[Spatial object tracking data]

#####

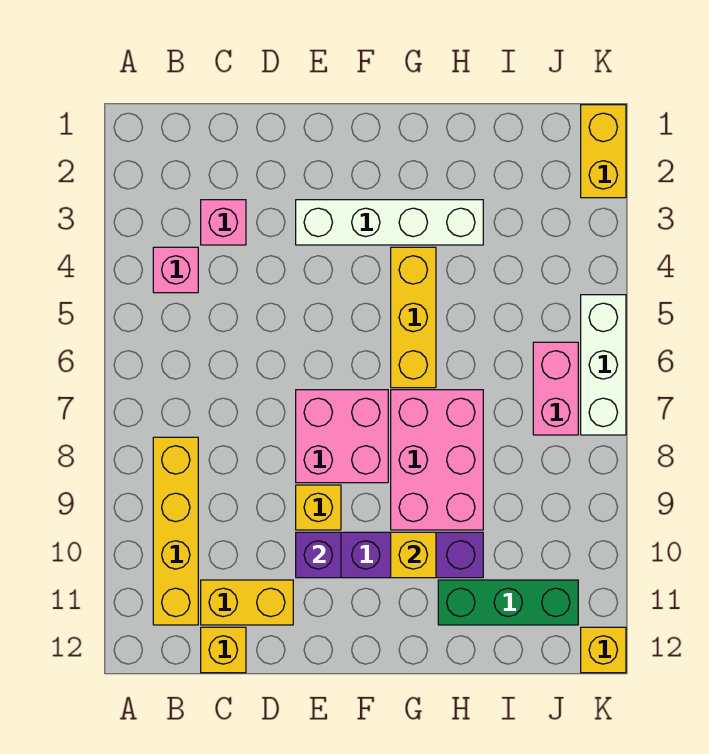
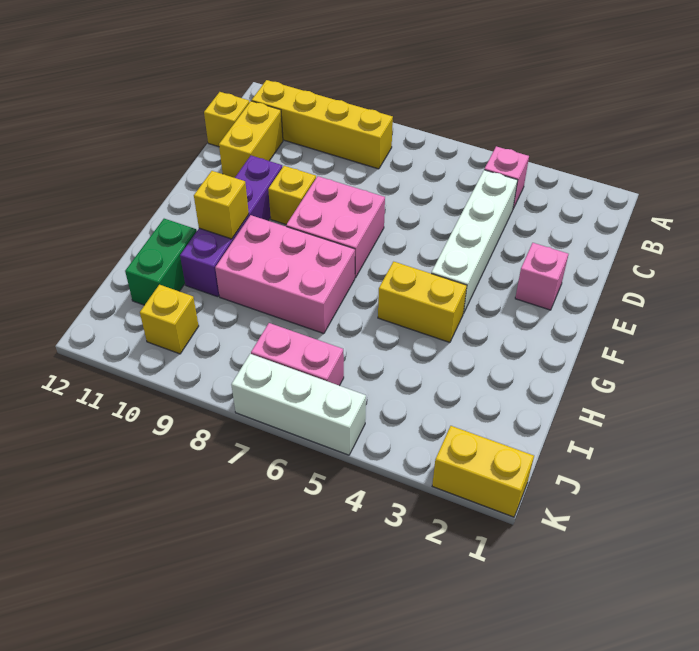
pink 1x1 brick [201,200,246,245] -> pink 1x1 brick moved to [515,243,568,310]
white 1x4 brick [296,200,483,245] -> white 1x4 brick moved to [431,170,518,314]
purple 1x1 brick [296,532,341,578] -> none
yellow 1x3 brick [391,247,436,388] -> yellow 1x2 brick [378,262,467,342]
green 1x3 brick [438,580,578,625] -> green 1x2 brick [125,219,197,305]
yellow 1x1 brick [581,627,626,673] -> yellow 1x1 brick moved to [140,285,199,354]

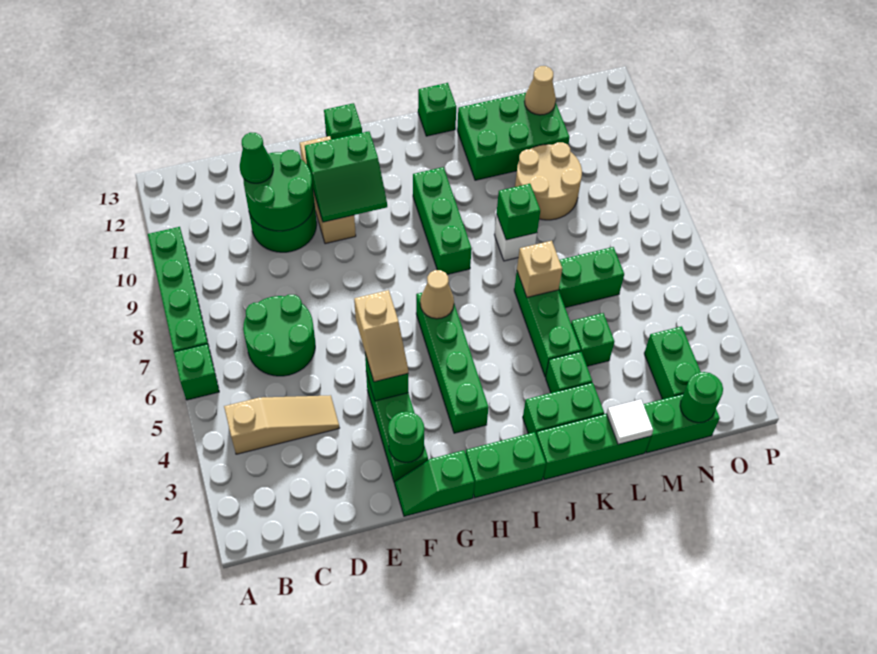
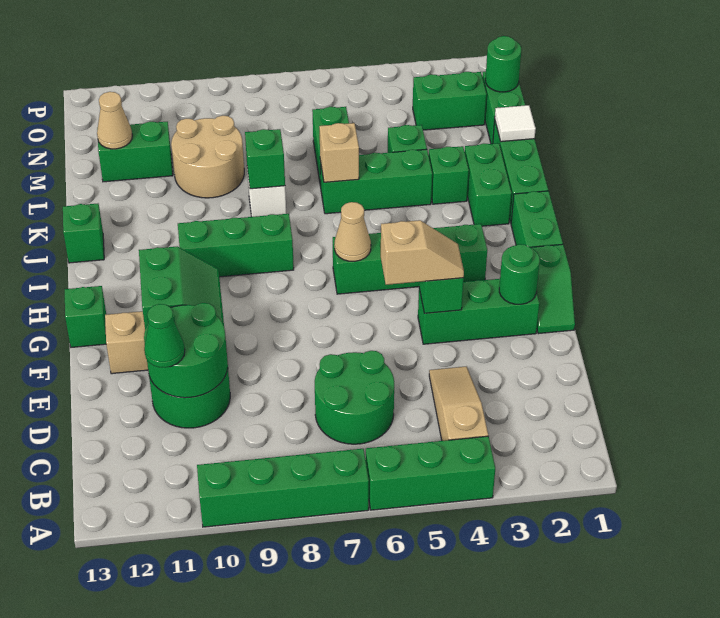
green 1x1 brick [174,344,219,400] -> green 1x3 brick [366,436,495,510]
green 2x3 brick [457,93,570,180] -> green 1x2 brick [97,122,173,182]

#####

- [What you will do]
Every line of the records that includes the word "green" should be gathered.

- [Result of the task]
green 1x3 brick [438,580,578,625] -> green 1x2 brick [125,219,197,305]
green 1x1 brick [174,344,219,400] -> green 1x3 brick [366,436,495,510]
green 2x3 brick [457,93,570,180] -> green 1x2 brick [97,122,173,182]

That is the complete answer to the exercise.